**Your goal:**
Without carrying over a single picture, write out the records below exactly.

** Extracted data follows **

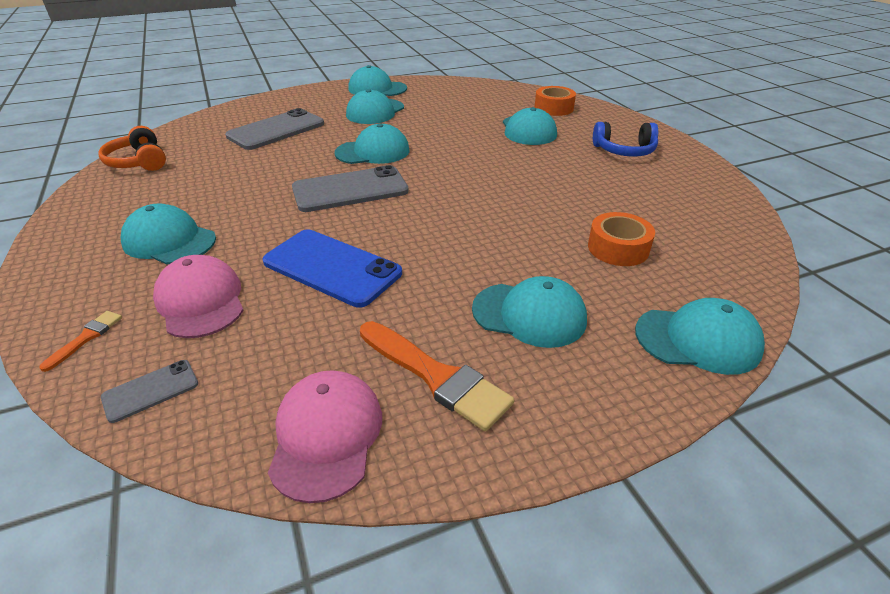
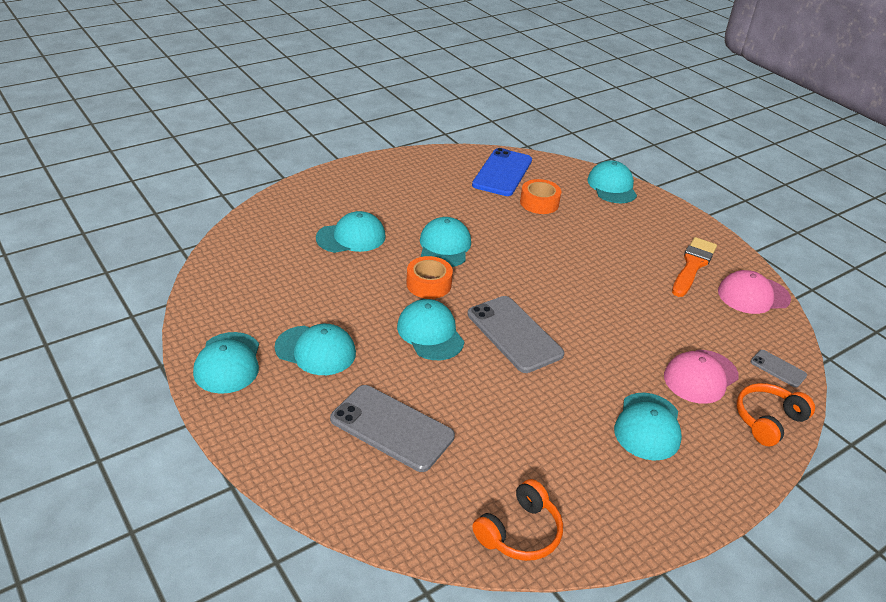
camera: 105 degrees left, 0 degrees up
(86, 337) = (768, 420): orange brush -> orange headphones
(332, 267) = (628, 321): blue phone -> blue phone (502, 173)
(529, 314) = (625, 236): turquoise cap -> turquoise cap (444, 246)
(553, 108) = (287, 221): orange tape -> orange tape (428, 284)
(624, 151) = (385, 189): blue headphones -> none

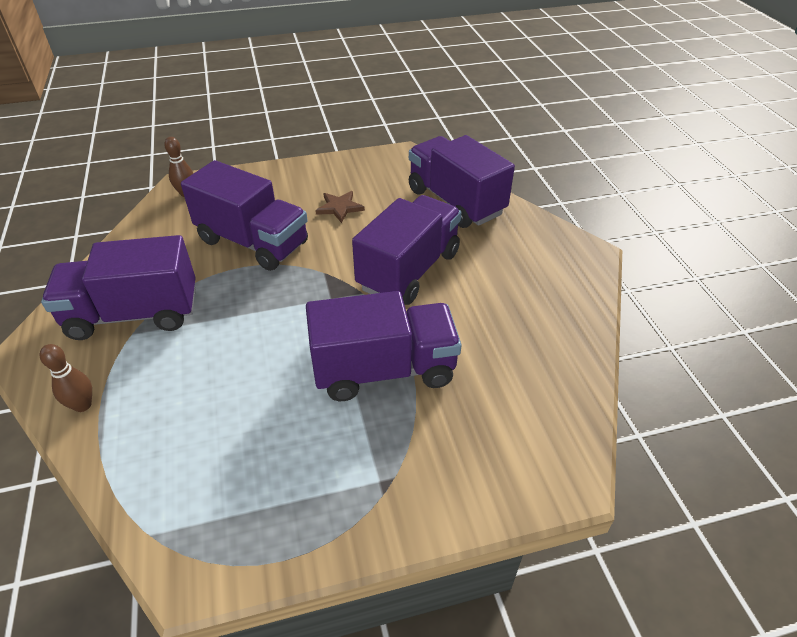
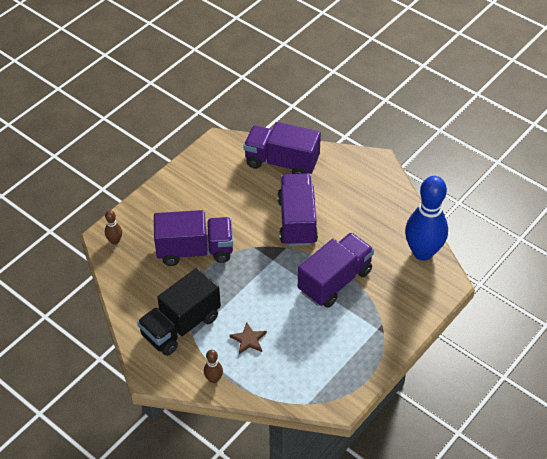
camera: 35 degrees left, 5 degrees up
(134, 314) = (181, 326): purple truck -> black truck
(339, 208) = (220, 201): brown star -> brown star (248, 340)
(560, 403) = (423, 252): none -> blue bowling pin

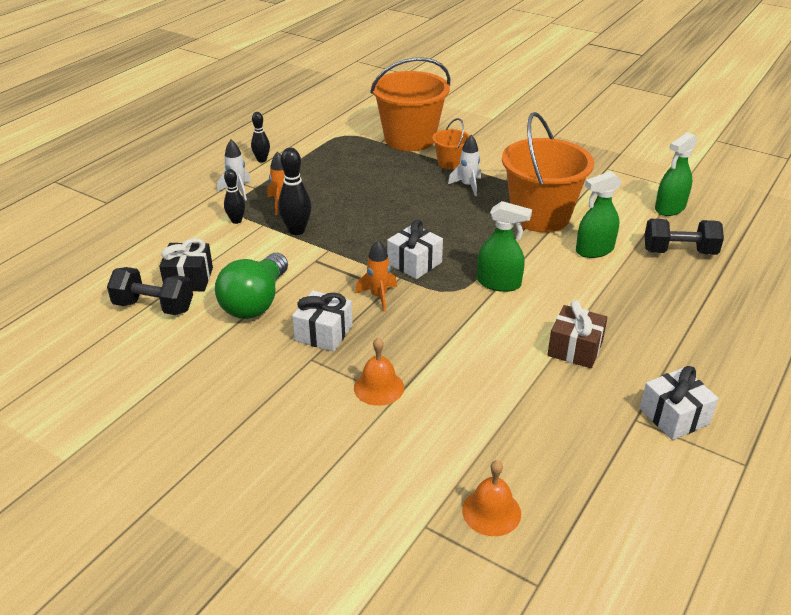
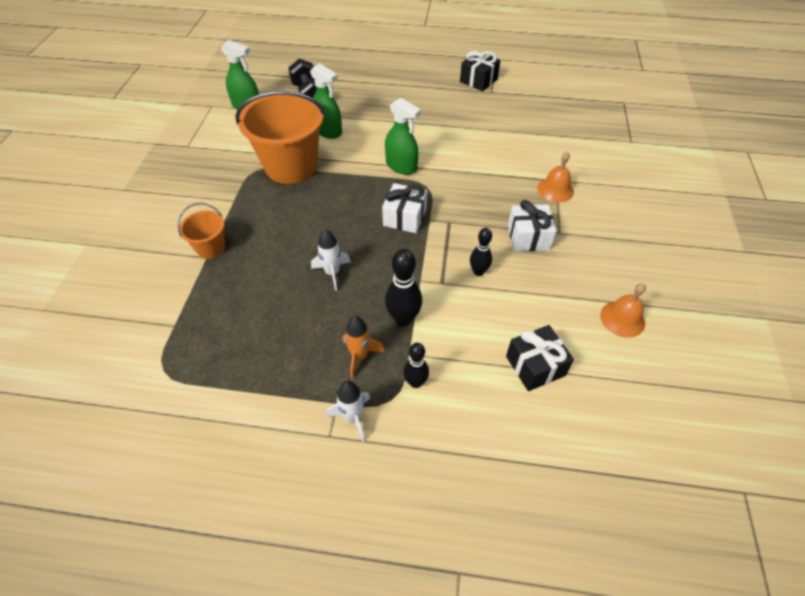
camera: 115 degrees left, 15 degrees up
(154, 307) = (591, 369): black dumbbell -> none
(255, 302) = (527, 296): green light bulb -> none
(262, 160) = (264, 434): black bowling pin -> black bowling pin (478, 272)
(378, 296) = (463, 223): orange rocket -> none
(409, 139) = (160, 300): orange bucket -> none
(468, 186) = (256, 222): white rocket -> white rocket (332, 273)
(491, 511) = (600, 123): orange bell -> orange bell (622, 319)
(499, 283) = (401, 166): green spray bottle -> green spray bottle turned 135 degrees clockwise
(575, 349) = (449, 120): brown gift -> none
(674, 416) = (478, 80): white gift -> black gift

** End of Extracted data **

**Answer to this problem:**
camera: 105 degrees left, 0 degrees up
(86, 337) = (768, 420): orange brush -> orange headphones
(332, 267) = (628, 321): blue phone -> blue phone (502, 173)
(529, 314) = (625, 236): turquoise cap -> turquoise cap (444, 246)
(553, 108) = (287, 221): orange tape -> orange tape (428, 284)
(624, 151) = (385, 189): blue headphones -> none

camera: 35 degrees left, 5 degrees up
(134, 314) = (181, 326): purple truck -> black truck
(339, 208) = (220, 201): brown star -> brown star (248, 340)
(560, 403) = (423, 252): none -> blue bowling pin

camera: 115 degrees left, 15 degrees up
(154, 307) = (591, 369): black dumbbell -> none
(255, 302) = (527, 296): green light bulb -> none
(262, 160) = (264, 434): black bowling pin -> black bowling pin (478, 272)
(378, 296) = (463, 223): orange rocket -> none
(409, 139) = (160, 300): orange bucket -> none
(468, 186) = (256, 222): white rocket -> white rocket (332, 273)
(491, 511) = (600, 123): orange bell -> orange bell (622, 319)
(499, 283) = (401, 166): green spray bottle -> green spray bottle turned 135 degrees clockwise
(575, 349) = (449, 120): brown gift -> none
(674, 416) = (478, 80): white gift -> black gift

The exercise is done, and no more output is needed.